● PROBLEM TO WORK ON
Reproduce every line of the entries below character for character, leaving out the pictures.

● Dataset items
• • •

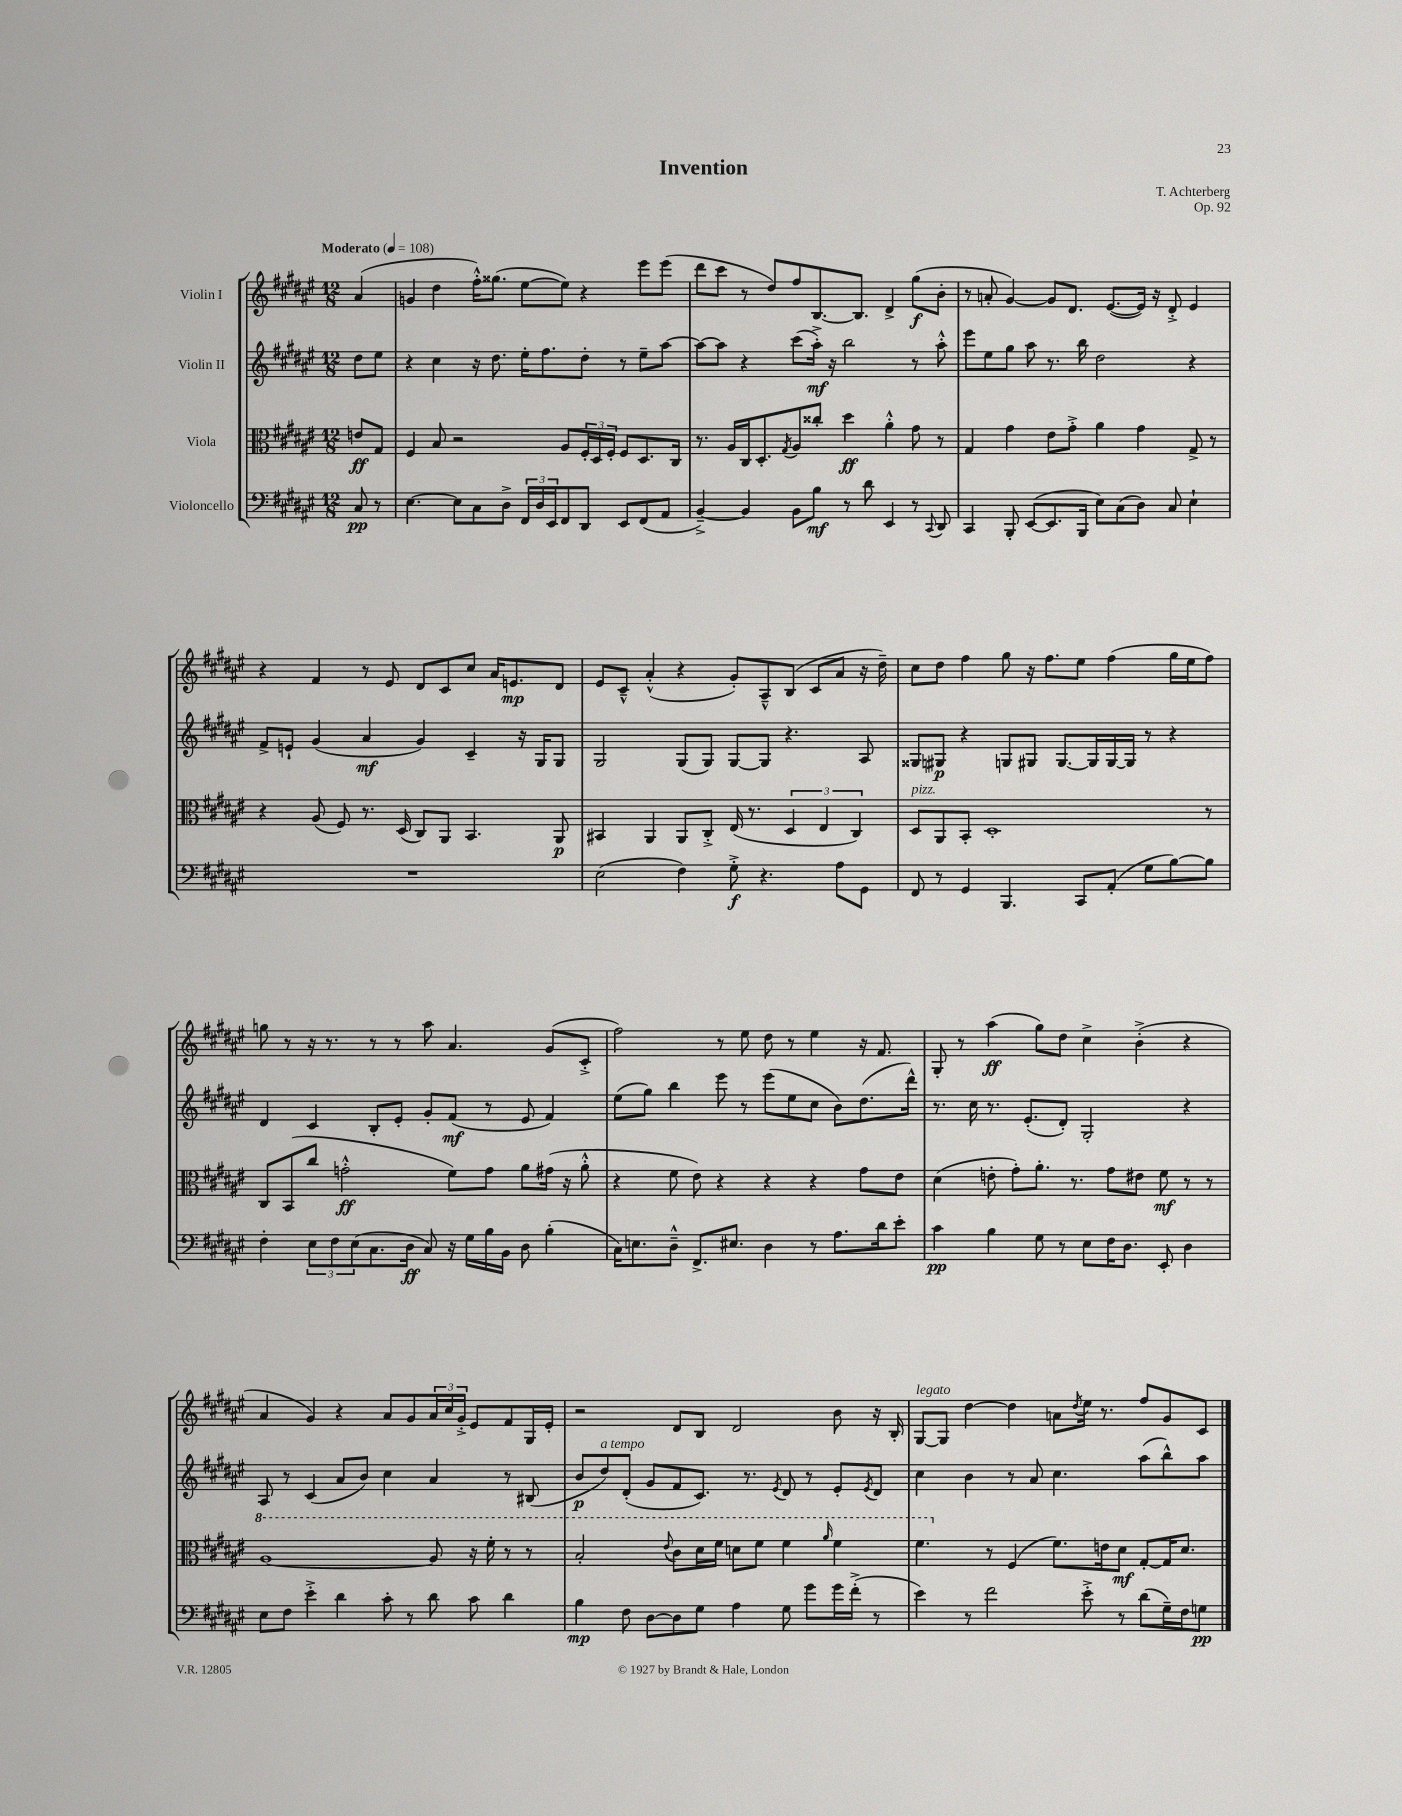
\header { title = "Invention" composer = "T. Achterberg" opus = "Op. 92" }
<<
\new StaffGroup <<
\new Staff = "s0" \with { instrumentName = "Violin I" } {
    \clef treble \key fis \major \numericTimeSignature \time 12/8 \partial 4 \tempo "Moderato" 4 = 108
    ais'4( |
    g'4 dis''4 fis''16-.-^) gisis''8.( eis''8~ eis''8) r4 eis'''8 eis'''8( |
    dis'''8 cis'''8 r8 dis''8) fis''8 b8.~ b8. dis'4-> gis''8\f( b'8-. |
    r8 a'8-. gis'4~) gis'8 dis'8. eis'8.~( eis'16) r16 dis'8-.-> eis'4 |
    r4 fis'4 r8 eis'8 dis'8 cis'8 cis''8 ais'16 e'8.\mp dis'8 |
    eis'8 cis'8---^ ais'4-.-^( r4 gis'8-.) ais8---^ b8( cis'8 ais'8 r16 dis''16--) |
    cis''8 dis''8 fis''4 gis''8 r16 fis''8. eis''8 fis''4( gis''16 eis''16 fis''8) |
    g''8 r8 r16 r8. r8 r8 ais''8 ais'4. gis'8( cis'8-.-> |
    fis''2) r8 eis''8 dis''8 r8 eis''4 r16 fis'8. |
    gis8-. r8 ais''4\ff( gis''8) dis''8 cis''4-> b'4-.->( r4 |
    ais'4 gis'4) r4 ais'8 gis'8 \tuplet 3/2 { ais'16 cis''16 gis'16-.-> } eis'8 fis'8 gis16 eis'16-. |
    r2 dis'8 b8 dis'2 b'8 r16 b16-. |
    gis8~^\markup { \italic "legato" } gis8 dis''4~ dis''4 a'8 \acciaccatura { dis''8 } eis''16 r8. fis''8 gis'8 cis'8 \bar "|." |
}
\new Staff = "s1" \with { instrumentName = "Violin II" } {
    \clef treble \key fis \major \numericTimeSignature \time 12/8 \partial 4
    dis''8 eis''8 |
    r4 cis''4 r16 dis''8. eis''16-. fis''8. dis''8-. r8 eis''8-- ais''8~ |
    ais''8~ ais''8 r4 cis'''8( ais''16-.->\mf) r16 b''2 r8 ais''8-.-^ |
    eis'''8 eis''8 gis''8 ais''8 r8. b''16 dis''2 r4 |
    fis'8-> e'8-! gis'4( ais'4\mf gis'4) cis'4-- r16 gis16 gis8 |
    gis2 gis8( gis8) gis8~ gis8 r4. ais8 |
    gisis8 gis8\p r4 g8 gis8 gis8.~ gis16 gis16~ gis16 r8 r4 |
    dis'4 cis'4 b8-. eis'8-. gis'8-. fis'8\mf( r8 eis'8 fis'4) |
    eis''8( gis''8) b''4 eis'''8 r8 eis'''8( eis''8 cis''8 b'8) dis''8.( dis'''16-^) |
    r8. cis''16 r8. eis'8.-.( dis'8-.) gis2-. r4 |
    ais8 r8 cis'4( ais'8 b'8) cis''4 ais'4 r8 bis8( |
    b'8\p dis''8^\markup { \italic "a tempo" }) dis'8-.( gis'8 fis'8 cis'8.) r8. \acciaccatura { eis'8 } dis'8 r8 eis'8-. \acciaccatura { eis'8 } dis'8 |
    cis''4 b'4 r8 ais'8 cis''4. ais''8( b''8-^) ais''8 \bar "|." |
}
\new Staff = "s2" \with { instrumentName = "Viola" } {
    \clef alto \key fis \major \numericTimeSignature \time 12/8 \partial 4
    e'8\ff gis8 |
    fis4 b8 r2 ais8 \tuplet 3/2 { fis16-. dis16 fis16-. } fis8 dis8. cis16 |
    r8. ais16 cis16 dis8.-. \acciaccatura { gis8 } ais8 cisis''8-. dis''4\ff ais'4-.-^ gis'8 r8 |
    gis4 gis'4 eis'8 gis'8-.-> ais'4 gis'4 gis8-> r8 |
    r4 ais8( fis8) r8. dis16( cis8) ais,8 b,4. ais,8\p |
    bis,4 ais,4 ais,8 cis8-.-> eis16( r8. \tuplet 3/2 { dis4 eis4 cis4) } |
    dis8^\markup { \italic "pizz." } ais,8 b,8-. dis1-. r8 |
    cis8 b,8( cis''8 g'2-.-^\ff fis'8) g'8 ais'8 gis'16( r16 ais'8-.-^ |
    r4 fis'8 eis'8) r4 r4 r4 gis'8 eis'8 |
    dis'4( e'8-. gis'8-.) ais'8.-. r8. gis'8 eis'8 fis'8\mf r8 r8 |
    \ottava #1 ais'1~ ais'8 r16 fis''16-. r8 r8 |
    b'2-. \appoggiatura { eis''8 } cis''8 dis''16 fis''16 d''8 fis''8 fis''4 \grace { ais''16 } fis''4 |
    fis''4. \ottava #0 r8 fis4( fis'8.) e'16 dis'8\mf gis8~-. gis16 dis'8. \bar "|." |
}
\new Staff = "s3" \with { instrumentName = "Violoncello" } {
    \clef bass \key fis \major \numericTimeSignature \time 12/8 \partial 4
    cis8\pp r8 |
    eis4.~ eis8 cis8 dis8-> \tuplet 3/2 { fis,16 dis16 eis,16 } fis,8 dis,8 eis,8 fis,8( ais,8 |
    b,4~--->) b,4 b,8 b8\mf r8 dis'8 eis,4 r8 \appoggiatura { cis,8 } dis,8 |
    cis,4 b,,8-. eis,8~( eis,8. b,,16 eis8) cis8( dis8) cis8 eis4-! |
    R1. |
    eis2( fis4) gis8-.->\f r4. ais8 gis,8 |
    fis,8 r8 gis,4 b,,4. cis,8 ais,8-.( gis8 b8~) b8 |
    fis4-. \tuplet 3/2 { eis8 fis8 eis8( } cis8. dis16\ff cis8) r16 gis16 b16 b,16 dis8 b4-.( |
    cis16) e8. dis8---^ fis,8.-> eis8. dis4 r8 ais8. dis'16 eis'8-. |
    cis'4\pp b4 gis8 r8 eis8 fis16 dis8. eis,8-. dis4 |
    eis8 fis8 eis'4-.-> dis'4 cis'8-. r8 dis'8 cis'8 dis'4 |
    b4\mp fis8 dis8~ dis8 gis8 ais4 gis8 gis'8 gis'16 fis'16-.->( r8 |
    eis'4) r8 fis'2 eis'8-.-> r8 dis'8( gis16--) fis16 g8\pp \bar "|." |
}
>>
>>
\layout { \context { \Score \remove "Bar_number_engraver" } }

• • •

● ANSWER TO THE TASK
\header { title = "Invention" composer = "T. Achterberg" opus = "Op. 92" }
<<
\new StaffGroup <<
\new Staff = "s0" \with { instrumentName = "Violin I" } {
    \clef treble \key fis \major \numericTimeSignature \time 12/8 \partial 4 \tempo "Moderato" 4 = 108
    ais'4( |
    g'4 dis''4 fis''16-.-^) gisis''8.( eis''8~ eis''8) r4 eis'''8 eis'''8( |
    dis'''8 cis'''8 r8 dis''8) fis''8 b8.~ b8. dis'4-> gis''8\f( b'8-. |
    r8 a'8-. gis'4~) gis'8 dis'8. eis'8.~( eis'16) r16 dis'8-.-> eis'4 |
    r4 fis'4 r8 eis'8 dis'8 cis'8 cis''8 ais'16 e'8.\mp dis'8 |
    eis'8 cis'8---^ ais'4-.-^( r4 gis'8-.) ais8---^ b8( cis'8 ais'8 r16 dis''16--) |
    cis''8 dis''8 fis''4 gis''8 r16 fis''8. eis''8 fis''4( gis''16 eis''16 fis''8) |
    g''8 r8 r16 r8. r8 r8 ais''8 ais'4. gis'8( cis'8-.-> |
    fis''2) r8 eis''8 dis''8 r8 eis''4 r16 fis'8. |
    gis8-. r8 ais''4\ff( gis''8) dis''8 cis''4-> b'4-.->( r4 |
    ais'4 gis'4) r4 ais'8 gis'8 \tuplet 3/2 { ais'16 cis''16 gis'16-.-> } eis'8 fis'8 gis16 eis'16-. |
    r2 dis'8 b8 dis'2 b'8 r16 b16-. |
    gis8~^\markup { \italic "legato" } gis8 dis''4~ dis''4 a'8 \acciaccatura { dis''8 } eis''16 r8. fis''8 gis'8 cis'8 \bar "|." |
}
\new Staff = "s1" \with { instrumentName = "Violin II" } {
    \clef treble \key fis \major \numericTimeSignature \time 12/8 \partial 4
    dis''8 eis''8 |
    r4 cis''4 r16 dis''8. eis''16-. fis''8. dis''8-. r8 eis''8-- ais''8~ |
    ais''8~ ais''8 r4 cis'''8( ais''16-.->\mf) r16 b''2 r8 ais''8-.-^ |
    eis'''8 eis''8 gis''8 ais''8 r8. b''16 dis''2 r4 |
    fis'8-> e'8-! gis'4( ais'4\mf gis'4) cis'4-- r16 gis16 gis8 |
    gis2 gis8( gis8) gis8~ gis8 r4. ais8 |
    gisis8 gis8\p r4 g8 gis8 gis8.~ gis16 gis16~ gis16 r8 r4 |
    dis'4 cis'4 b8-. eis'8-. gis'8-. fis'8\mf( r8 eis'8 fis'4) |
    eis''8( gis''8) b''4 eis'''8 r8 eis'''8( eis''8 cis''8 b'8) dis''8.( dis'''16-^) |
    r8. cis''16 r8. eis'8.-.( dis'8-.) gis2-. r4 |
    ais8 r8 cis'4( ais'8 b'8) cis''4 ais'4 r8 bis8( |
    b'8\p dis''8^\markup { \italic "a tempo" }) dis'8-.( gis'8 fis'8 cis'8.) r8. \acciaccatura { eis'8 } dis'8 r8 eis'8-. \acciaccatura { eis'8 } dis'8 |
    cis''4 b'4 r8 ais'8 cis''4. ais''8( b''8-^) ais''8 \bar "|." |
}
\new Staff = "s2" \with { instrumentName = "Viola" } {
    \clef alto \key fis \major \numericTimeSignature \time 12/8 \partial 4
    e'8\ff gis8 |
    fis4 b8 r2 ais8 \tuplet 3/2 { fis16-. dis16 fis16-. } fis8 dis8. cis16 |
    r8. ais16 cis16 dis8.-. \acciaccatura { gis8 } ais8 cisis''8-. dis''4\ff ais'4-.-^ gis'8 r8 |
    gis4 gis'4 eis'8 gis'8-.-> ais'4 gis'4 gis8-> r8 |
    r4 ais8( fis8) r8. dis16( cis8) ais,8 b,4. ais,8\p |
    bis,4 ais,4 ais,8 cis8-.-> eis16( r8. \tuplet 3/2 { dis4 eis4 cis4) } |
    dis8^\markup { \italic "pizz." } ais,8 b,8-. dis1-. r8 |
    cis8 b,8( cis''8 g'2-.-^\ff fis'8) g'8 ais'8 gis'16( r16 ais'8-.-^ |
    r4 fis'8 eis'8) r4 r4 r4 gis'8 eis'8 |
    dis'4( e'8-. gis'8-.) ais'8.-. r8. gis'8 eis'8 fis'8\mf r8 r8 |
    \ottava #1 ais'1~ ais'8 r16 fis''16-. r8 r8 |
    b'2-. \appoggiatura { eis''8 } cis''8 dis''16 fis''16 d''8 fis''8 fis''4 \grace { ais''16 } fis''4 |
    fis''4. \ottava #0 r8 fis4( fis'8.) e'16 dis'8\mf gis8~-. gis16 dis'8. \bar "|." |
}
\new Staff = "s3" \with { instrumentName = "Violoncello" } {
    \clef bass \key fis \major \numericTimeSignature \time 12/8 \partial 4
    cis8\pp r8 |
    eis4.~ eis8 cis8 dis8-> \tuplet 3/2 { fis,16 dis16 eis,16 } fis,8 dis,8 eis,8 fis,8( ais,8 |
    b,4~--->) b,4 b,8 b8\mf r8 dis'8 eis,4 r8 \appoggiatura { cis,8 } dis,8 |
    cis,4 b,,8-. eis,8~( eis,8. b,,16 eis8) cis8( dis8) cis8 eis4-! |
    R1. |
    eis2( fis4) gis8-.->\f r4. ais8 gis,8 |
    fis,8 r8 gis,4 b,,4. cis,8 ais,8-.( gis8 b8~) b8 |
    fis4-. \tuplet 3/2 { eis8 fis8 eis8( } cis8. dis16\ff cis8) r16 gis16 b16 b,16 dis8 b4-.( |
    cis16) e8. dis8---^ fis,8.-> eis8. dis4 r8 ais8. dis'16 eis'8-. |
    cis'4\pp b4 gis8 r8 eis8 fis16 dis8. eis,8-. dis4 |
    eis8 fis8 eis'4-.-> dis'4 cis'8-. r8 dis'8 cis'8 dis'4 |
    b4\mp fis8 dis8~ dis8 gis8 ais4 gis8 gis'8 gis'16 fis'16-.->( r8 |
    eis'4) r8 fis'2 eis'8-.-> r8 dis'8( gis16--) fis16 g8\pp \bar "|." |
}
>>
>>
\layout { \context { \Score \remove "Bar_number_engraver" } }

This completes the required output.